PROBLEM DETAILS —
Reproduce precisely the lines of the listing below, starting with the line that contains "R8: 2.2k (SIG22, SIG25)" and stopping after the line that contains "D104: diode 1N4148"; include nothing else.

*** Opening of RECORDS PROVIDED ***

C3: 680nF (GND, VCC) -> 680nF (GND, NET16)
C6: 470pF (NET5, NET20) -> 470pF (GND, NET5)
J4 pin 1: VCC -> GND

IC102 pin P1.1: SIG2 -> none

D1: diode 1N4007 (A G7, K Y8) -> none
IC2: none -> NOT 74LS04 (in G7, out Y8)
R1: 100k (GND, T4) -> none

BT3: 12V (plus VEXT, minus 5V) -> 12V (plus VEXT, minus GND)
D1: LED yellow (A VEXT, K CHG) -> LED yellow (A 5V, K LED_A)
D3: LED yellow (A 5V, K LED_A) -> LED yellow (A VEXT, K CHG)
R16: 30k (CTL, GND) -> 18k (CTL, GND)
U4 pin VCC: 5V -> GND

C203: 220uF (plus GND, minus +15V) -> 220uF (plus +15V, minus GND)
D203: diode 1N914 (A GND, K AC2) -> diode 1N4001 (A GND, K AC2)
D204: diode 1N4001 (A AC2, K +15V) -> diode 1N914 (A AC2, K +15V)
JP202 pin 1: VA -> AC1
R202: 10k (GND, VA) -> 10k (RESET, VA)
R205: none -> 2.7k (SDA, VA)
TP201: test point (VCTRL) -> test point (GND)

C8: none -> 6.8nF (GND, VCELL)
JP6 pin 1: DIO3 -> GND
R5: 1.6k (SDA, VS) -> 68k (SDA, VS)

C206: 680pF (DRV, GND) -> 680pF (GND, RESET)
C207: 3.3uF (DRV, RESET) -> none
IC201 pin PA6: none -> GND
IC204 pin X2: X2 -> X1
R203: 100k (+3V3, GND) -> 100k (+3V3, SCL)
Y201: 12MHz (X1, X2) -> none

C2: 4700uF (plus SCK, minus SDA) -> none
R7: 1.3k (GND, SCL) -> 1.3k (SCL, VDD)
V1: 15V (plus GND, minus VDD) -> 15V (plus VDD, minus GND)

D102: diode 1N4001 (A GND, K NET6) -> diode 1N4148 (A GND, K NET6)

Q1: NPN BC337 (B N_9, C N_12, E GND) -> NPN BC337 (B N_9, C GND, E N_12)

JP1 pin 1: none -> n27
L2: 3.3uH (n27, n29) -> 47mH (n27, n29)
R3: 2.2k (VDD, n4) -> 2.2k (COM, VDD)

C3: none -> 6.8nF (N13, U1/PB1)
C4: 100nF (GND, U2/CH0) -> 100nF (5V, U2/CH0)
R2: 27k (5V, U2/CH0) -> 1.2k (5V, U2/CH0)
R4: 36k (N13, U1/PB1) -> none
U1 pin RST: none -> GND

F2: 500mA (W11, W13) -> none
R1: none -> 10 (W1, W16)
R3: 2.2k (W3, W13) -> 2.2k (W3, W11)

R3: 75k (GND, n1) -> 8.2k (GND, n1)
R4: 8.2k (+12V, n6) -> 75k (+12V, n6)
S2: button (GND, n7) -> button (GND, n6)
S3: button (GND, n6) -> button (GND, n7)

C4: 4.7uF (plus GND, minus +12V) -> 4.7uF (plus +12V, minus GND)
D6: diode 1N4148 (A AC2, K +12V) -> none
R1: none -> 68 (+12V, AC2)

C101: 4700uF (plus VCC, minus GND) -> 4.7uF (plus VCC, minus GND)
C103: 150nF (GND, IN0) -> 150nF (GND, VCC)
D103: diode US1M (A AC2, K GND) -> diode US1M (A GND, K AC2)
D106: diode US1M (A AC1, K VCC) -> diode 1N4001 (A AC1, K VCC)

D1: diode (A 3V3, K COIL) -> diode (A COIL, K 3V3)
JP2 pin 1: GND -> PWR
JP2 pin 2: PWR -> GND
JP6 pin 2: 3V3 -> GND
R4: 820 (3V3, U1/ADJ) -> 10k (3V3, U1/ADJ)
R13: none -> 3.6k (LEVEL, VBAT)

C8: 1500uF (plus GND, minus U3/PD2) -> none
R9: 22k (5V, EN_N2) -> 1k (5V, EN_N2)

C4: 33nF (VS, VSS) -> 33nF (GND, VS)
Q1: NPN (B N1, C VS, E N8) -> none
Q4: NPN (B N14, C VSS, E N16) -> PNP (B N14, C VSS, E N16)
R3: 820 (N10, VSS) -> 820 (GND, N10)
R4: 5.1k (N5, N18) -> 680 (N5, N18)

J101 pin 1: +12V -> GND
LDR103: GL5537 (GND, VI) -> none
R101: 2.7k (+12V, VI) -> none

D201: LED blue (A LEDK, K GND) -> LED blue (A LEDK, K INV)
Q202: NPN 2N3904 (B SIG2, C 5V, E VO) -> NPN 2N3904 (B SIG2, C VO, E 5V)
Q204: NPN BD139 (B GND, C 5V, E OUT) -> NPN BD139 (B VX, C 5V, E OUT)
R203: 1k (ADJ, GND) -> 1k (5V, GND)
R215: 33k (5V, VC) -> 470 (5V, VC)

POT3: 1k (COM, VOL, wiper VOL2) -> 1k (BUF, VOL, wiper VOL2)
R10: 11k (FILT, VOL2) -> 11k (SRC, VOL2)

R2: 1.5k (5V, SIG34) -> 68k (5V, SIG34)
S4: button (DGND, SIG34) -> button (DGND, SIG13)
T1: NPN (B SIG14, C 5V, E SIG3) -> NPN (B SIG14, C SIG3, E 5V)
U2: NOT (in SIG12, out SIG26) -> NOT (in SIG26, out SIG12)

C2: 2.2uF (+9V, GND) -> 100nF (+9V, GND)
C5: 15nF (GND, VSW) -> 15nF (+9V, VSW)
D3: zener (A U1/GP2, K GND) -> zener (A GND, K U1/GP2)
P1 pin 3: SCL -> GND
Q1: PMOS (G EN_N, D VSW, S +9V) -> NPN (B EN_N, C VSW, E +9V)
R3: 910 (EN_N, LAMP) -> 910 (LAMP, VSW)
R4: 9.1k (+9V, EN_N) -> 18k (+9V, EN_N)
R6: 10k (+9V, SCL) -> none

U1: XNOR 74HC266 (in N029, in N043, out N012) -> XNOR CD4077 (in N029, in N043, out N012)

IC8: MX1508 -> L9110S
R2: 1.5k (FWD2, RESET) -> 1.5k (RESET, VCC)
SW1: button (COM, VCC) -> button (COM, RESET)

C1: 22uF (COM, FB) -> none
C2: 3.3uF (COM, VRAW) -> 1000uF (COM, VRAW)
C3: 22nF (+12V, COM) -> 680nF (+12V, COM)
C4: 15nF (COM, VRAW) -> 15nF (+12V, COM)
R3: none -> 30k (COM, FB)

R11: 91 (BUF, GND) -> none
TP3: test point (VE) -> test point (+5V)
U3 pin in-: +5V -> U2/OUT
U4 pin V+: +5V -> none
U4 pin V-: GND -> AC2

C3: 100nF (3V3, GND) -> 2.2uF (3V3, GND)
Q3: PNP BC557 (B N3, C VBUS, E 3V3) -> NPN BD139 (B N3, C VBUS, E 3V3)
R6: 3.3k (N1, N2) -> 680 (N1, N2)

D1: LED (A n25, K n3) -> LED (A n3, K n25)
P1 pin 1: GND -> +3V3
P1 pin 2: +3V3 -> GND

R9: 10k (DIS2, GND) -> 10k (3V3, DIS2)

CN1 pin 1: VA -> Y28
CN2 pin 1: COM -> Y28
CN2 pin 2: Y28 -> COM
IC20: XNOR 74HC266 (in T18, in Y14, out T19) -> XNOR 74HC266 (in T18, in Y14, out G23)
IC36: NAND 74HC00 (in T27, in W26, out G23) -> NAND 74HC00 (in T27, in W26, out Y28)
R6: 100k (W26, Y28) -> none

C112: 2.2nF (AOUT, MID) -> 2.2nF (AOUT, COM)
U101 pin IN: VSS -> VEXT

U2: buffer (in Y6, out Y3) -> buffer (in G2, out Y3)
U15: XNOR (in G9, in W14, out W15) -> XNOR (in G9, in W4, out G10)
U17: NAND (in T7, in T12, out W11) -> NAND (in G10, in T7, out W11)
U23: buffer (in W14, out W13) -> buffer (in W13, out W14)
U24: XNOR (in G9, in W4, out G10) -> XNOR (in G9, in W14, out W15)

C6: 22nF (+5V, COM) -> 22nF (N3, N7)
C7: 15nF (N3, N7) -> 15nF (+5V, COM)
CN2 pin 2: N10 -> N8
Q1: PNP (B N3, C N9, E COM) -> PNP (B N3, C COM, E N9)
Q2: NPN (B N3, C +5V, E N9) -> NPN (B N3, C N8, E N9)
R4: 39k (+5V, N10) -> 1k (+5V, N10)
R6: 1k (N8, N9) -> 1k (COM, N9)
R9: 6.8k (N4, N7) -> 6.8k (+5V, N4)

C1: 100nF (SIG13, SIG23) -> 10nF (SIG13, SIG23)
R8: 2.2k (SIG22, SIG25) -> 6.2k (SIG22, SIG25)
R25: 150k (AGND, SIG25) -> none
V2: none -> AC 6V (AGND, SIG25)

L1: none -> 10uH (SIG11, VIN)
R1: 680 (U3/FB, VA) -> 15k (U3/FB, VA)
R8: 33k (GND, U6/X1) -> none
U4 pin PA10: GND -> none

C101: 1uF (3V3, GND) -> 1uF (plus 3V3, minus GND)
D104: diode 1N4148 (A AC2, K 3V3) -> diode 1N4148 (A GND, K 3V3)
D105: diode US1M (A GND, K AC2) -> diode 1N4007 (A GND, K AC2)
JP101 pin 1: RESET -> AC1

*** Close of RECORDS PROVIDED ***

PROBLEM SOLUTION —
R8: 2.2k (SIG22, SIG25) -> 6.2k (SIG22, SIG25)
R25: 150k (AGND, SIG25) -> none
V2: none -> AC 6V (AGND, SIG25)

L1: none -> 10uH (SIG11, VIN)
R1: 680 (U3/FB, VA) -> 15k (U3/FB, VA)
R8: 33k (GND, U6/X1) -> none
U4 pin PA10: GND -> none

C101: 1uF (3V3, GND) -> 1uF (plus 3V3, minus GND)
D104: diode 1N4148 (A AC2, K 3V3) -> diode 1N4148 (A GND, K 3V3)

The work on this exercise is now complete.